## Exercise prompt
Reproduce the listing exactly. Omit pictures.

## Working data
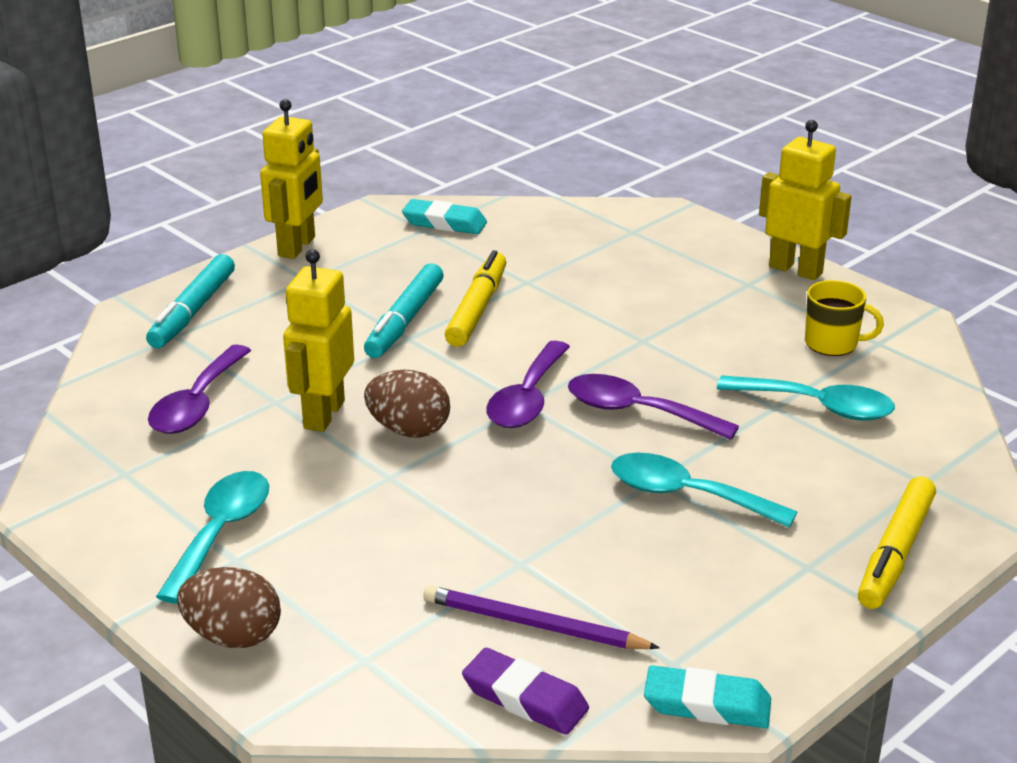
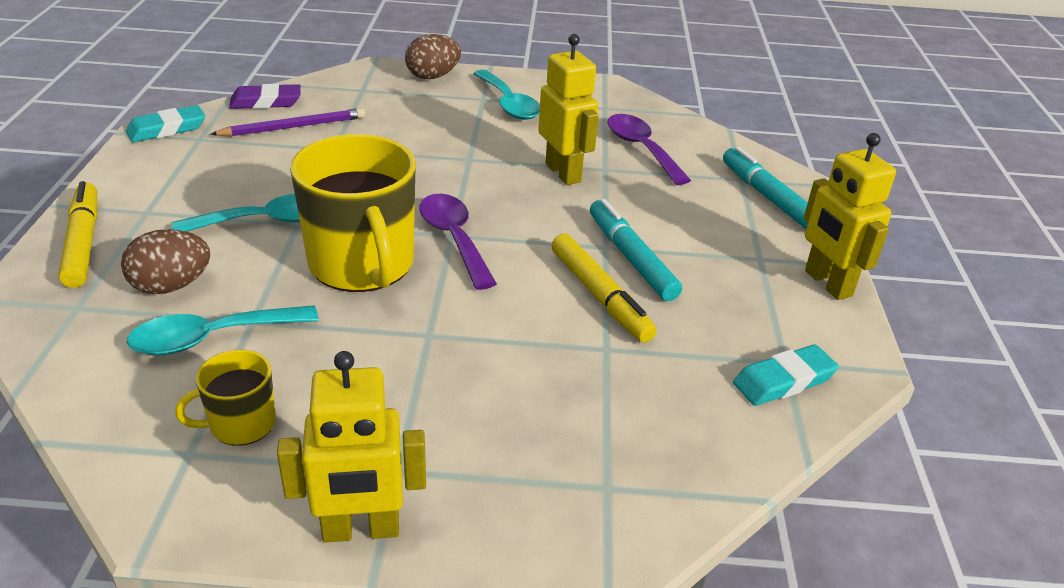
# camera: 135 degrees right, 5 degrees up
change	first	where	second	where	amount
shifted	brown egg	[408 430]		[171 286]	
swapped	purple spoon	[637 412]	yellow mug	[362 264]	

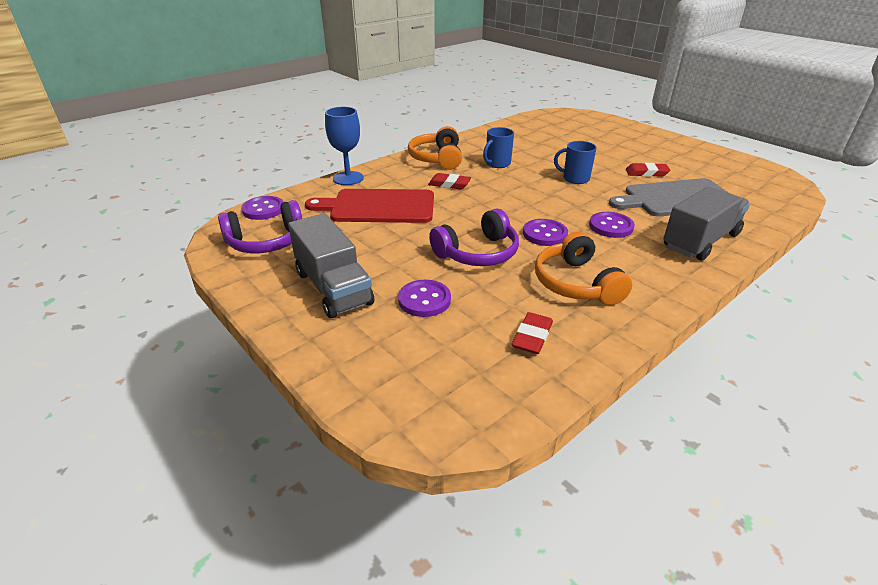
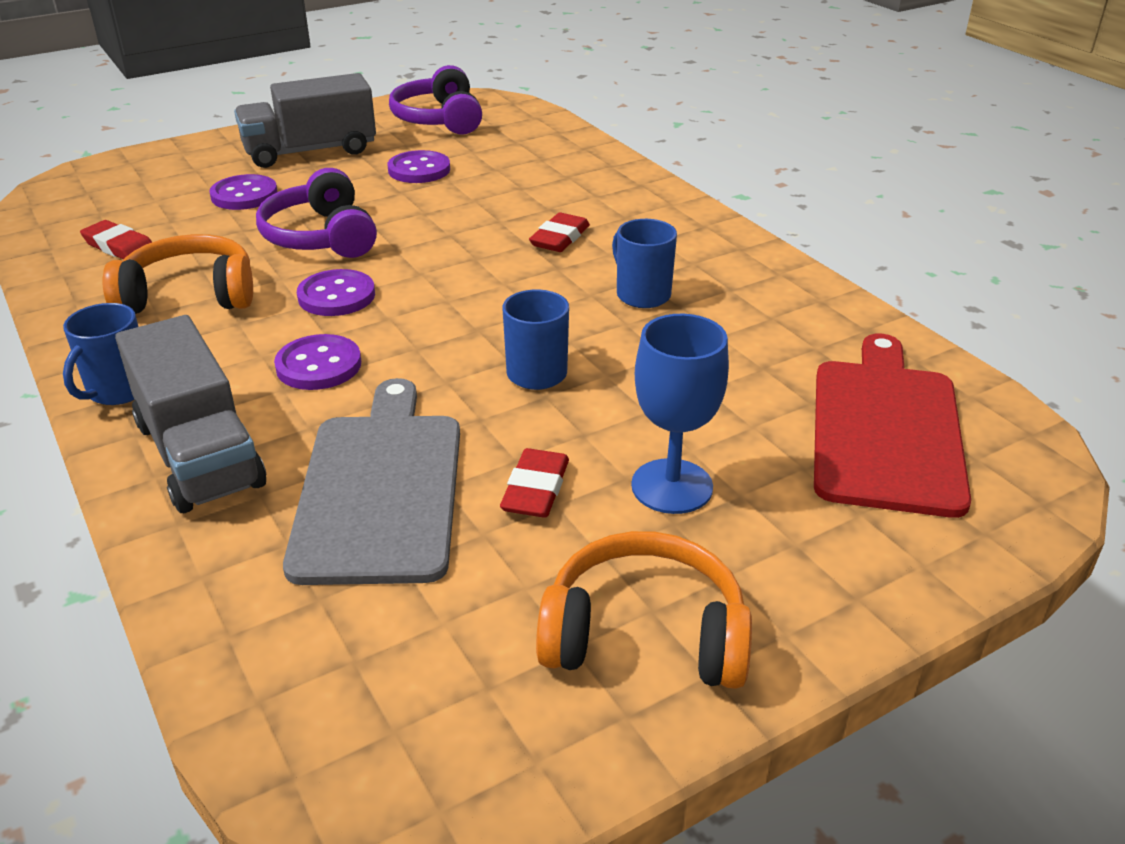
# camera: 100 degrees right, 0 degrees up
change	first	where	second	where	amount
shifted	purple button	[263 209]		[419 170]	
shifted	red cutting board	[378 207]		[885 429]	
shifted	blue goblet	[348 178]		[672 486]	
shifted	orange headphones	[437 158]		[644 635]	
new			blue mug	[118 390]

## Response box
# camera: 135 degrees right, 5 degrees up
change	first	where	second	where	amount
shifted	brown egg	[408 430]		[171 286]	
swapped	purple spoon	[637 412]	yellow mug	[362 264]	

# camera: 100 degrees right, 0 degrees up
change	first	where	second	where	amount
shifted	purple button	[263 209]		[419 170]	
shifted	red cutting board	[378 207]		[885 429]	
shifted	blue goblet	[348 178]		[672 486]	
shifted	orange headphones	[437 158]		[644 635]	
new			blue mug	[118 390]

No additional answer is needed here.